> _Problem statement_: Locate each line of the material that contains "size", then return it.
#### Records for the task
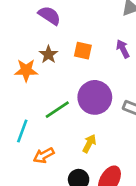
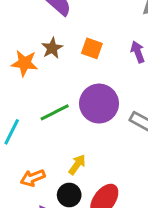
yellow arrow: (89, 144) -> (77, 164), moved
orange arrow: (44, 155) -> (33, 178), moved

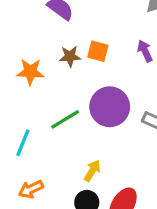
brown star: (52, 48) -> (70, 56), moved, turned 30
orange arrow: (33, 178) -> (31, 189), moved

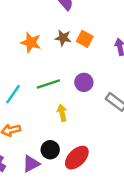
purple circle: (110, 107) -> (84, 82), size x0.6
yellow arrow: (92, 171) -> (62, 113), moved, turned -56

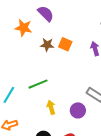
orange star: (31, 42) -> (23, 28), moved
purple circle: (84, 82) -> (78, 110), moved

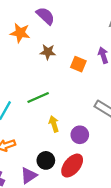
orange square: (65, 44) -> (78, 64), moved
purple circle: (78, 110) -> (80, 135), moved

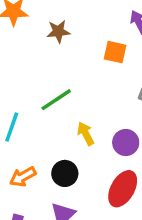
orange square: (78, 64) -> (115, 52), moved
black circle: (46, 160) -> (65, 173), moved

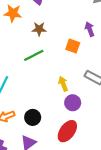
green line: (56, 100) -> (34, 55), moved
yellow arrow: (86, 134) -> (63, 84), moved

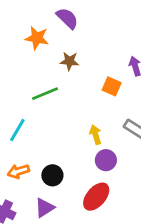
green line: (34, 55) -> (45, 94), moved

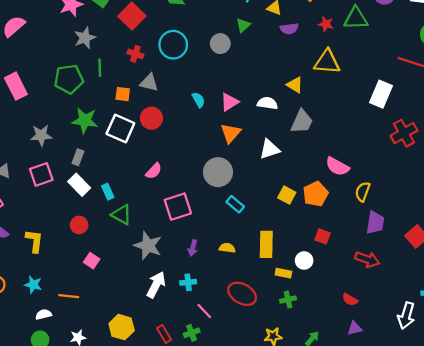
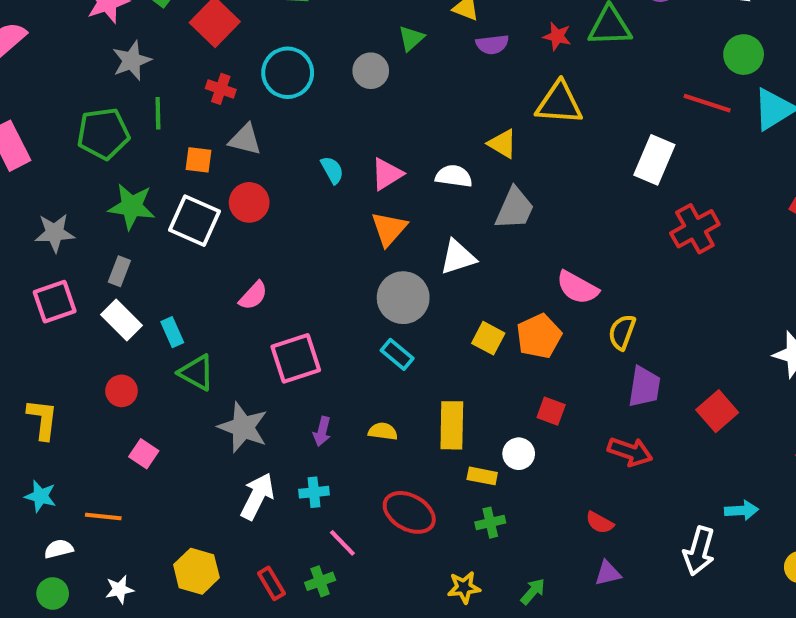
gray circle: (218, 172) -> (403, 298), moved

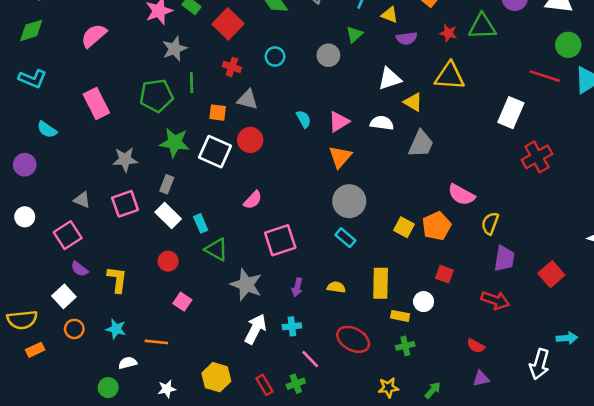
cyan circle: (288, 73) -> (275, 57), size x0.6
white triangle: (458, 257) -> (390, 79), moved
green circle: (53, 593) -> (108, 388), moved

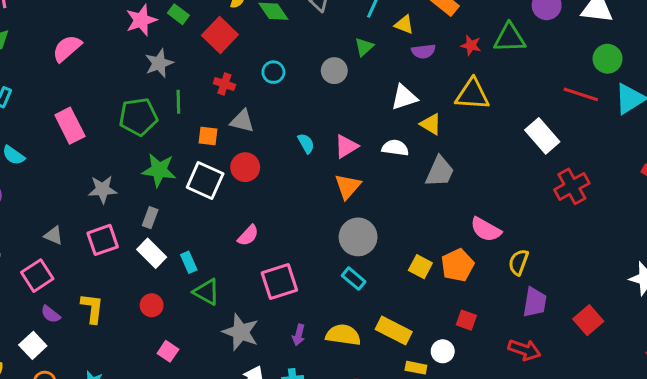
white rectangle: (511, 113) -> (542, 136), turned -64
yellow L-shape: (117, 279) -> (92, 308), moved
yellow rectangle: (381, 283) -> (394, 331), turned -64
yellow semicircle: (336, 287) -> (343, 335), size x1.6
########
> _Output of the exercise_:
purple circle: (110, 107) -> (84, 82), size x0.6
cyan circle: (288, 73) -> (275, 57), size x0.6
yellow semicircle: (336, 287) -> (343, 335), size x1.6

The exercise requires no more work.